START Given material

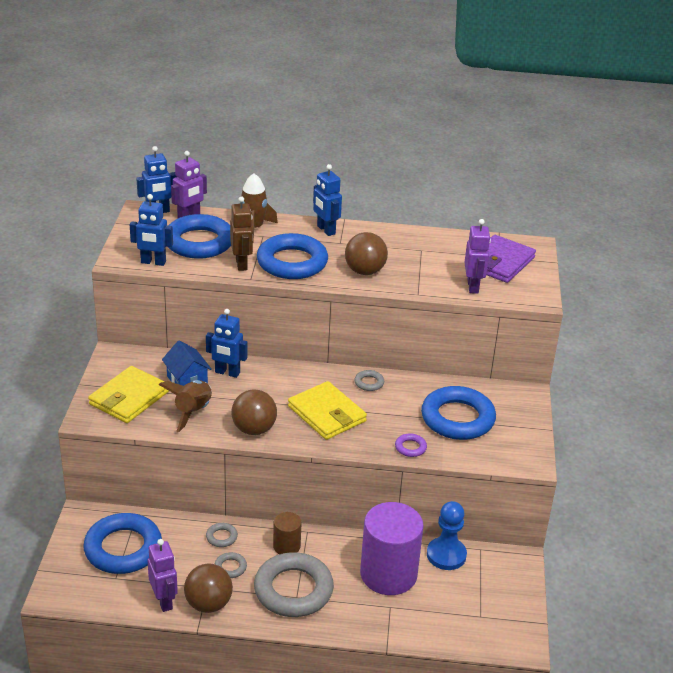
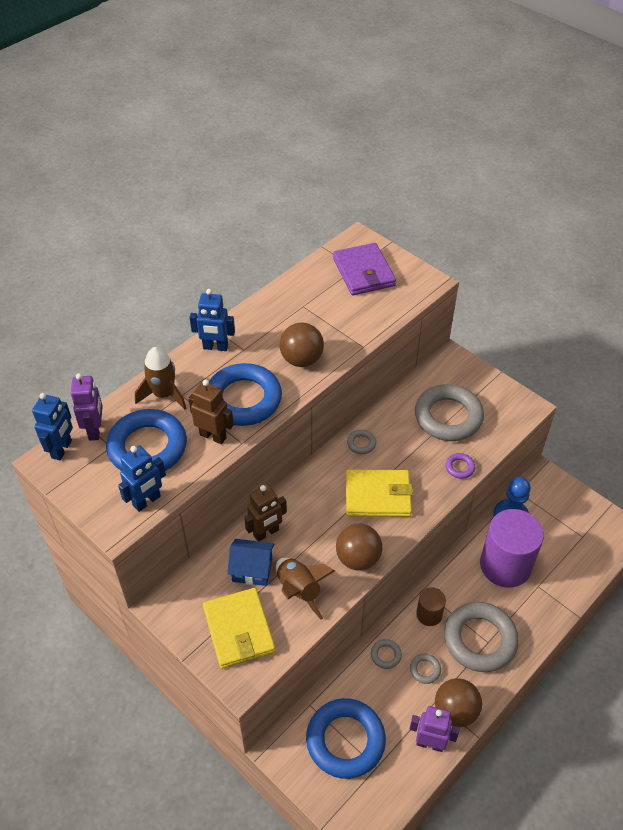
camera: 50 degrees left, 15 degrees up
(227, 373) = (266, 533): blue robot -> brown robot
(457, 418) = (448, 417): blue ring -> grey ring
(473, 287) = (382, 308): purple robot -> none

END Given material

Print out the whole listing word for word. Leave the pictures out.

Solution for this problem:
camera: 50 degrees left, 15 degrees up
(227, 373) = (266, 533): blue robot -> brown robot
(457, 418) = (448, 417): blue ring -> grey ring
(473, 287) = (382, 308): purple robot -> none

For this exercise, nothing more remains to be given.